• _Task to complete_: All records below must be retyped exactly.

• _Record excerpts_:
-- Opening Marker --
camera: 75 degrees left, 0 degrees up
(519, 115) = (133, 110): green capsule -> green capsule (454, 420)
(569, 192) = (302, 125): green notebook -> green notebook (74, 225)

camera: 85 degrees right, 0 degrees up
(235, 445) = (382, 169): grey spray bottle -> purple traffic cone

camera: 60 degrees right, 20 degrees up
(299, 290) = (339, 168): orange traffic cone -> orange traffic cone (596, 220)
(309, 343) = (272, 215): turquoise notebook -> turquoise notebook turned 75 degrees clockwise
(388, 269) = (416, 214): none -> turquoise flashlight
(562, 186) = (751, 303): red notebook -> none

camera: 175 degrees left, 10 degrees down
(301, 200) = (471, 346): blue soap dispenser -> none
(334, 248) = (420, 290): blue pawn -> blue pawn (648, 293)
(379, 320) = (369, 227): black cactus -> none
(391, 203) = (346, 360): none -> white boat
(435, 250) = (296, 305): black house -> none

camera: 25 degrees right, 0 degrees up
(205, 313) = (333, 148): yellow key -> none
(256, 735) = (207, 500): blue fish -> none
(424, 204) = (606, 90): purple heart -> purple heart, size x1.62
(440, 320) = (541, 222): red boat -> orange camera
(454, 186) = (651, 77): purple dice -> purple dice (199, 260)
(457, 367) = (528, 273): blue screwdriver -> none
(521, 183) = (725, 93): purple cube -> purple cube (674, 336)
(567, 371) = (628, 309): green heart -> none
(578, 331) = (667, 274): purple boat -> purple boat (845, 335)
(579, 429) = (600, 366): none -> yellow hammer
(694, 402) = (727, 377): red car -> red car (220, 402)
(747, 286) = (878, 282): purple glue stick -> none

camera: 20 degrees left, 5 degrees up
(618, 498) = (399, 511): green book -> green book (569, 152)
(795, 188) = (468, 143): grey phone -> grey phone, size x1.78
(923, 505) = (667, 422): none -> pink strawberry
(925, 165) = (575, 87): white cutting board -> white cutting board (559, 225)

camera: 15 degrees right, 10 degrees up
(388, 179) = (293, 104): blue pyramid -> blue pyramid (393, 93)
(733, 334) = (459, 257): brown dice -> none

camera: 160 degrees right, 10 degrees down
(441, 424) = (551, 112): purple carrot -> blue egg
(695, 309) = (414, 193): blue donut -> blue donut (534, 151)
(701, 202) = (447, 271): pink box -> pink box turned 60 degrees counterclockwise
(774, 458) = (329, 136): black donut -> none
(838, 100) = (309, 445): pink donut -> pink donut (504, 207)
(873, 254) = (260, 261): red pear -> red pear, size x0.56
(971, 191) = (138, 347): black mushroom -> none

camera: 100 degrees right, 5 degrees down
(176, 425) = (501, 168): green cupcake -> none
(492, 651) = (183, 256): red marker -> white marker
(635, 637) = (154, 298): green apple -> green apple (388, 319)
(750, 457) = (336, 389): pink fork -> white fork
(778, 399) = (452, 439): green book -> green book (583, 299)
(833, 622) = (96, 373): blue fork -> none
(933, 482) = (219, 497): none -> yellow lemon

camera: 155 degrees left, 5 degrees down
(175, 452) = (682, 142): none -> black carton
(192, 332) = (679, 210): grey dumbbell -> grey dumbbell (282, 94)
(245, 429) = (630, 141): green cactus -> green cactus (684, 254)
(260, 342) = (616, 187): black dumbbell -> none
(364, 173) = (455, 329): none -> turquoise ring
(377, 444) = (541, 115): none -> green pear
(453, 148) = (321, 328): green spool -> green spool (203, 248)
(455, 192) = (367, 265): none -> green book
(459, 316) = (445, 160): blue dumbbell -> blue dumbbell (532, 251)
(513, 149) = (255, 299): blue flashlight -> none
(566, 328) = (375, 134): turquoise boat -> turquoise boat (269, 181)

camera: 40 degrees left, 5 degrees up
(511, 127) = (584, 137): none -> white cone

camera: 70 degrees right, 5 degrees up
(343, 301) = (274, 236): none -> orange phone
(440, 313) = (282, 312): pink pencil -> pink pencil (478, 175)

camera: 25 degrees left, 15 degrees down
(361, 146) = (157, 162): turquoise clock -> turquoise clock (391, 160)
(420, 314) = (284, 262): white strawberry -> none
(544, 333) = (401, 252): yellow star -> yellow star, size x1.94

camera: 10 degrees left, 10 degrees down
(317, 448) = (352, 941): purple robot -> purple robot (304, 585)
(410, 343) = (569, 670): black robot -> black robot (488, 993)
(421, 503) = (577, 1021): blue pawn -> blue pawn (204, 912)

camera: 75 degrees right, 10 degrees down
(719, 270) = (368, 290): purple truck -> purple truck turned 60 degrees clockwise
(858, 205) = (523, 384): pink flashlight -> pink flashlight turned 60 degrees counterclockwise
-- Closing Marker --
• _Solution for this task_:
camera: 75 degrees left, 0 degrees up
(519, 115) = (133, 110): green capsule -> green capsule (454, 420)
(569, 192) = (302, 125): green notebook -> green notebook (74, 225)

camera: 85 degrees right, 0 degrees up
(235, 445) = (382, 169): grey spray bottle -> purple traffic cone

camera: 60 degrees right, 20 degrees up
(299, 290) = (339, 168): orange traffic cone -> orange traffic cone (596, 220)
(309, 343) = (272, 215): turquoise notebook -> turquoise notebook turned 75 degrees clockwise
(388, 269) = (416, 214): none -> turquoise flashlight
(562, 186) = (751, 303): red notebook -> none

camera: 175 degrees left, 10 degrees down
(301, 200) = (471, 346): blue soap dispenser -> none
(334, 248) = (420, 290): blue pawn -> blue pawn (648, 293)
(379, 320) = (369, 227): black cactus -> none
(391, 203) = (346, 360): none -> white boat
(435, 250) = (296, 305): black house -> none

camera: 25 degrees right, 0 degrees up
(205, 313) = (333, 148): yellow key -> none
(256, 735) = (207, 500): blue fish -> none
(424, 204) = (606, 90): purple heart -> purple heart, size x1.62
(440, 320) = (541, 222): red boat -> orange camera
(454, 186) = (651, 77): purple dice -> purple dice (199, 260)
(457, 367) = (528, 273): blue screwdriver -> none
(521, 183) = (725, 93): purple cube -> purple cube (674, 336)
(567, 371) = (628, 309): green heart -> none
(578, 331) = (667, 274): purple boat -> purple boat (845, 335)
(579, 429) = (600, 366): none -> yellow hammer
(694, 402) = (727, 377): red car -> red car (220, 402)
(747, 286) = (878, 282): purple glue stick -> none

camera: 20 degrees left, 5 degrees up
(618, 498) = (399, 511): green book -> green book (569, 152)
(795, 188) = (468, 143): grey phone -> grey phone, size x1.78
(923, 505) = (667, 422): none -> pink strawberry
(925, 165) = (575, 87): white cutting board -> white cutting board (559, 225)

camera: 15 degrees right, 10 degrees up
(388, 179) = (293, 104): blue pyramid -> blue pyramid (393, 93)
(733, 334) = (459, 257): brown dice -> none

camera: 160 degrees right, 10 degrees down
(441, 424) = (551, 112): purple carrot -> blue egg
(695, 309) = (414, 193): blue donut -> blue donut (534, 151)
(701, 202) = (447, 271): pink box -> pink box turned 60 degrees counterclockwise
(774, 458) = (329, 136): black donut -> none
(838, 100) = (309, 445): pink donut -> pink donut (504, 207)
(873, 254) = (260, 261): red pear -> red pear, size x0.56
(971, 191) = (138, 347): black mushroom -> none

camera: 100 degrees right, 5 degrees down
(176, 425) = (501, 168): green cupcake -> none
(492, 651) = (183, 256): red marker -> white marker
(635, 637) = (154, 298): green apple -> green apple (388, 319)
(750, 457) = (336, 389): pink fork -> white fork
(778, 399) = (452, 439): green book -> green book (583, 299)
(833, 622) = (96, 373): blue fork -> none
(933, 482) = (219, 497): none -> yellow lemon

camera: 155 degrees left, 5 degrees down
(175, 452) = (682, 142): none -> black carton
(192, 332) = (679, 210): grey dumbbell -> grey dumbbell (282, 94)
(245, 429) = (630, 141): green cactus -> green cactus (684, 254)
(260, 342) = (616, 187): black dumbbell -> none
(364, 173) = (455, 329): none -> turquoise ring
(377, 444) = (541, 115): none -> green pear
(453, 148) = (321, 328): green spool -> green spool (203, 248)
(455, 192) = (367, 265): none -> green book
(459, 316) = (445, 160): blue dumbbell -> blue dumbbell (532, 251)
(513, 149) = (255, 299): blue flashlight -> none
(566, 328) = (375, 134): turquoise boat -> turquoise boat (269, 181)

camera: 40 degrees left, 5 degrees up
(511, 127) = (584, 137): none -> white cone

camera: 70 degrees right, 5 degrees up
(343, 301) = (274, 236): none -> orange phone
(440, 313) = (282, 312): pink pencil -> pink pencil (478, 175)

camera: 25 degrees left, 15 degrees down
(361, 146) = (157, 162): turquoise clock -> turquoise clock (391, 160)
(420, 314) = (284, 262): white strawberry -> none
(544, 333) = (401, 252): yellow star -> yellow star, size x1.94

camera: 10 degrees left, 10 degrees down
(317, 448) = (352, 941): purple robot -> purple robot (304, 585)
(410, 343) = (569, 670): black robot -> black robot (488, 993)
(421, 503) = (577, 1021): blue pawn -> blue pawn (204, 912)

camera: 75 degrees right, 10 degrees down
(719, 270) = (368, 290): purple truck -> purple truck turned 60 degrees clockwise
(858, 205) = (523, 384): pink flashlight -> pink flashlight turned 60 degrees counterclockwise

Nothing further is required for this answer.